● **Exercise task**: Return, word for word, the lines from the one containing "From the cell" through the one containing "Provide the [x, y]", including both.

────────────────

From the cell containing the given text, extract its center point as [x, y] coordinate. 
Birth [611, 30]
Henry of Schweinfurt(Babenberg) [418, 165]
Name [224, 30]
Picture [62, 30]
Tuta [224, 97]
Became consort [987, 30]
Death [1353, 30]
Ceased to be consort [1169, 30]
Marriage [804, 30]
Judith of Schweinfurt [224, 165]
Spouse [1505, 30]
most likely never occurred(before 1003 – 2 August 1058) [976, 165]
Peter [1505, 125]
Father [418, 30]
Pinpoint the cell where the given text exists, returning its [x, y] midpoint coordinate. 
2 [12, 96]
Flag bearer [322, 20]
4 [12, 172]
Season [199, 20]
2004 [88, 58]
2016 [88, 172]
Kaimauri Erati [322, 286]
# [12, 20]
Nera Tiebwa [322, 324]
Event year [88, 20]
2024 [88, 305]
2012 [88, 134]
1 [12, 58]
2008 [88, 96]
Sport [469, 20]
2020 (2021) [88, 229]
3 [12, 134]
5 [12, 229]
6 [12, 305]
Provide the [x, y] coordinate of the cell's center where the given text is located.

────────────────

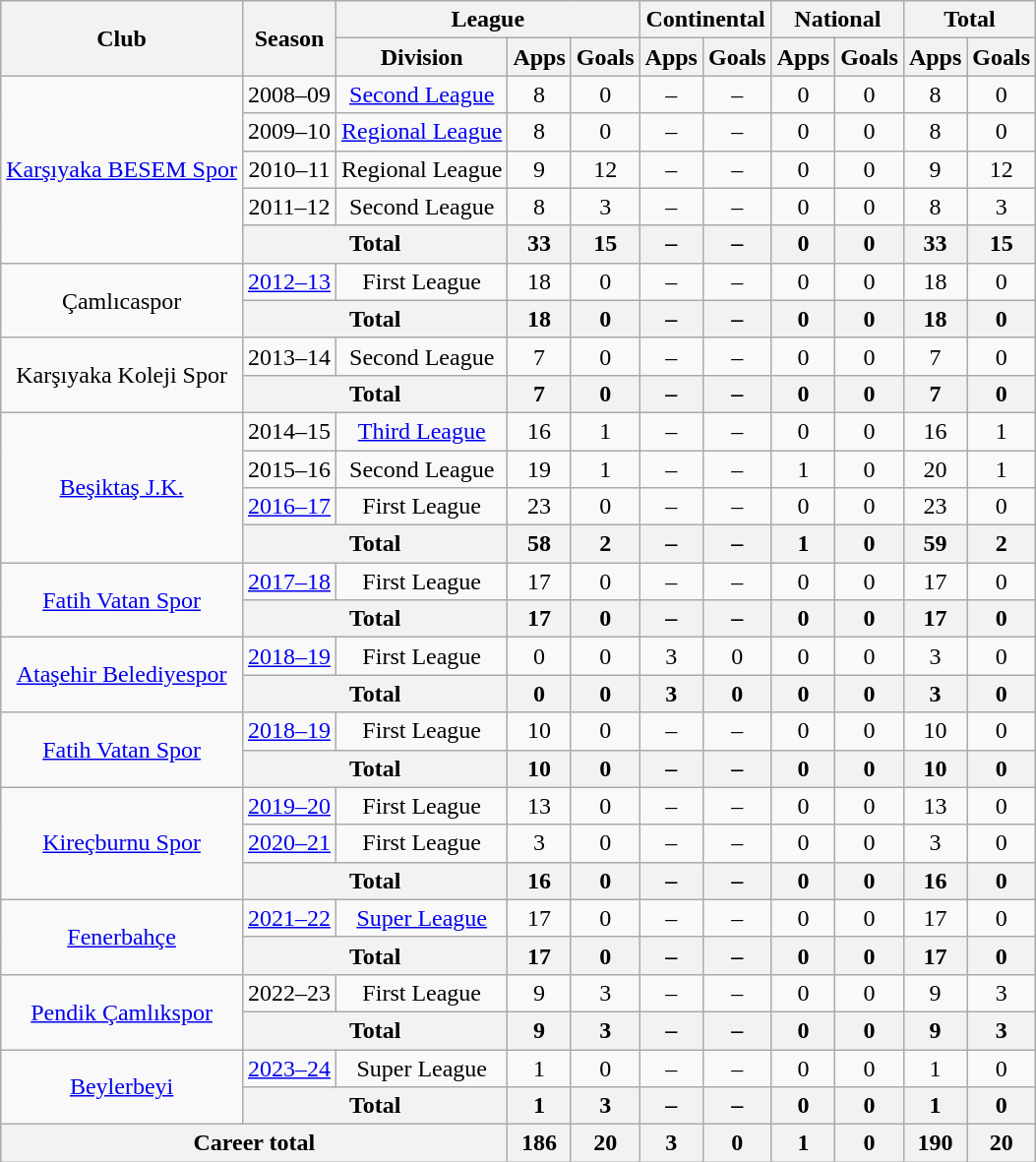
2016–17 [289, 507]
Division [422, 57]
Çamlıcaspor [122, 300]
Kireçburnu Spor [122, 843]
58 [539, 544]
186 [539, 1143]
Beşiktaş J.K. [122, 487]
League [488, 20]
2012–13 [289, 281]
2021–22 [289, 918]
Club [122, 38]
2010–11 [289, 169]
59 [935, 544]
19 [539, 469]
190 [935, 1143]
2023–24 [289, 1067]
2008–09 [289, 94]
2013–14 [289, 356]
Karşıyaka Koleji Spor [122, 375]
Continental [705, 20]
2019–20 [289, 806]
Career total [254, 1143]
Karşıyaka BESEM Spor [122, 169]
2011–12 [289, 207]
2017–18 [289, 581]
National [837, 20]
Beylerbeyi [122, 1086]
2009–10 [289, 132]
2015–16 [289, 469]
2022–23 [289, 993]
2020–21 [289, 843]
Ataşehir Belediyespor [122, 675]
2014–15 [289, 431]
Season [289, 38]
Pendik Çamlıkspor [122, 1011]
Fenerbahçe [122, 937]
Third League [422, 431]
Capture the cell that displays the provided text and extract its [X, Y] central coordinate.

────────────────

● **Finished answer**:
From the cell containing the given text, extract its center point as [x, y] coordinate. 
Birth [611, 30]
Henry of Schweinfurt(Babenberg) [418, 165]
Name [224, 30]
Picture [62, 30]
Tuta [224, 97]
Became consort [987, 30]
Death [1353, 30]
Ceased to be consort [1169, 30]
Marriage [804, 30]
Judith of Schweinfurt [224, 165]
Spouse [1505, 30]
most likely never occurred(before 1003 – 2 August 1058) [976, 165]
Peter [1505, 125]
Father [418, 30]
Pinpoint the cell where the given text exists, returning its [x, y] midpoint coordinate. 
2 [12, 96]
Flag bearer [322, 20]
4 [12, 172]
Season [199, 20]
2004 [88, 58]
2016 [88, 172]
Kaimauri Erati [322, 286]
# [12, 20]
Nera Tiebwa [322, 324]
Event year [88, 20]
2024 [88, 305]
2012 [88, 134]
1 [12, 58]
2008 [88, 96]
Sport [469, 20]
2020 (2021) [88, 229]
3 [12, 134]
5 [12, 229]
6 [12, 305]
Provide the [x, y] coordinate of the cell's center where the given text is located.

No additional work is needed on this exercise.